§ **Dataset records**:
----
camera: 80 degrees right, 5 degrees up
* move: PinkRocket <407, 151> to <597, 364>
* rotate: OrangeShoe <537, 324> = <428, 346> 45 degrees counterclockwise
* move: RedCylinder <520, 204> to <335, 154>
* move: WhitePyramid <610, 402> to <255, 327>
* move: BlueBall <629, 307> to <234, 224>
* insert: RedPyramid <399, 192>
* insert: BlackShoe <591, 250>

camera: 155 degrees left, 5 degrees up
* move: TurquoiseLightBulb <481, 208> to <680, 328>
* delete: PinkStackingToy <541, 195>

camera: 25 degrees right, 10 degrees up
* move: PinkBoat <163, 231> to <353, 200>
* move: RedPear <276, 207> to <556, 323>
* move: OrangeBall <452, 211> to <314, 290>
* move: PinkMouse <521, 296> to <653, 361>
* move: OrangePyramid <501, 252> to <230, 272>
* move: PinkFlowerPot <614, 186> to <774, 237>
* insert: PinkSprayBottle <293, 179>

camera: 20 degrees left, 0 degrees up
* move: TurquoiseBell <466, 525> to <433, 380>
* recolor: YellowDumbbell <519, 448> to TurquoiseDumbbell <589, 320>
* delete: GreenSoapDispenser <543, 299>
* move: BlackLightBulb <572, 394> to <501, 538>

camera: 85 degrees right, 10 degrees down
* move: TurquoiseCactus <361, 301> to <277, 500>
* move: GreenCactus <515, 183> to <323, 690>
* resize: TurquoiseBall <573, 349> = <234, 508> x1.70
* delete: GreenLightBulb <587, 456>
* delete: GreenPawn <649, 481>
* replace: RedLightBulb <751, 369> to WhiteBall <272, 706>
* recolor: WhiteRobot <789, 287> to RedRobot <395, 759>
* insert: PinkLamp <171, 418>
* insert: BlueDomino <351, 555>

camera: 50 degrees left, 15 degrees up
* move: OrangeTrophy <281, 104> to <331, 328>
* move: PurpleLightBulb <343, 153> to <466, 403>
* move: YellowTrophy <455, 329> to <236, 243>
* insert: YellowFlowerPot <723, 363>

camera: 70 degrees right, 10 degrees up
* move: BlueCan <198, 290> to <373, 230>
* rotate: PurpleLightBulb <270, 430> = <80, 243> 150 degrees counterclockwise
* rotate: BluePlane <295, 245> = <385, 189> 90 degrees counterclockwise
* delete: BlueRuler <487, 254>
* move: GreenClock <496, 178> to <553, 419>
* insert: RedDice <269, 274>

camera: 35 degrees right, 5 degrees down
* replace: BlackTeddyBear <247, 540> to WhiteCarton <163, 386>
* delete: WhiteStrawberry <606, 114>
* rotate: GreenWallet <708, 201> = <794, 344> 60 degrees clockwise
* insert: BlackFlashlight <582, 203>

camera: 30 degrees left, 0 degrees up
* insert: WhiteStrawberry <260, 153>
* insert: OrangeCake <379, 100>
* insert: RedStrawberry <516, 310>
----
§ **ACTIVITY**:
Give again each line shown above, keeping every word as it is.

§ **RESULT OF THIS EXERCISE**:
camera: 80 degrees right, 5 degrees up
* move: PinkRocket <407, 151> to <597, 364>
* rotate: OrangeShoe <537, 324> = <428, 346> 45 degrees counterclockwise
* move: RedCylinder <520, 204> to <335, 154>
* move: WhitePyramid <610, 402> to <255, 327>
* move: BlueBall <629, 307> to <234, 224>
* insert: RedPyramid <399, 192>
* insert: BlackShoe <591, 250>

camera: 155 degrees left, 5 degrees up
* move: TurquoiseLightBulb <481, 208> to <680, 328>
* delete: PinkStackingToy <541, 195>

camera: 25 degrees right, 10 degrees up
* move: PinkBoat <163, 231> to <353, 200>
* move: RedPear <276, 207> to <556, 323>
* move: OrangeBall <452, 211> to <314, 290>
* move: PinkMouse <521, 296> to <653, 361>
* move: OrangePyramid <501, 252> to <230, 272>
* move: PinkFlowerPot <614, 186> to <774, 237>
* insert: PinkSprayBottle <293, 179>

camera: 20 degrees left, 0 degrees up
* move: TurquoiseBell <466, 525> to <433, 380>
* recolor: YellowDumbbell <519, 448> to TurquoiseDumbbell <589, 320>
* delete: GreenSoapDispenser <543, 299>
* move: BlackLightBulb <572, 394> to <501, 538>

camera: 85 degrees right, 10 degrees down
* move: TurquoiseCactus <361, 301> to <277, 500>
* move: GreenCactus <515, 183> to <323, 690>
* resize: TurquoiseBall <573, 349> = <234, 508> x1.70
* delete: GreenLightBulb <587, 456>
* delete: GreenPawn <649, 481>
* replace: RedLightBulb <751, 369> to WhiteBall <272, 706>
* recolor: WhiteRobot <789, 287> to RedRobot <395, 759>
* insert: PinkLamp <171, 418>
* insert: BlueDomino <351, 555>

camera: 50 degrees left, 15 degrees up
* move: OrangeTrophy <281, 104> to <331, 328>
* move: PurpleLightBulb <343, 153> to <466, 403>
* move: YellowTrophy <455, 329> to <236, 243>
* insert: YellowFlowerPot <723, 363>

camera: 70 degrees right, 10 degrees up
* move: BlueCan <198, 290> to <373, 230>
* rotate: PurpleLightBulb <270, 430> = <80, 243> 150 degrees counterclockwise
* rotate: BluePlane <295, 245> = <385, 189> 90 degrees counterclockwise
* delete: BlueRuler <487, 254>
* move: GreenClock <496, 178> to <553, 419>
* insert: RedDice <269, 274>

camera: 35 degrees right, 5 degrees down
* replace: BlackTeddyBear <247, 540> to WhiteCarton <163, 386>
* delete: WhiteStrawberry <606, 114>
* rotate: GreenWallet <708, 201> = <794, 344> 60 degrees clockwise
* insert: BlackFlashlight <582, 203>

camera: 30 degrees left, 0 degrees up
* insert: WhiteStrawberry <260, 153>
* insert: OrangeCake <379, 100>
* insert: RedStrawberry <516, 310>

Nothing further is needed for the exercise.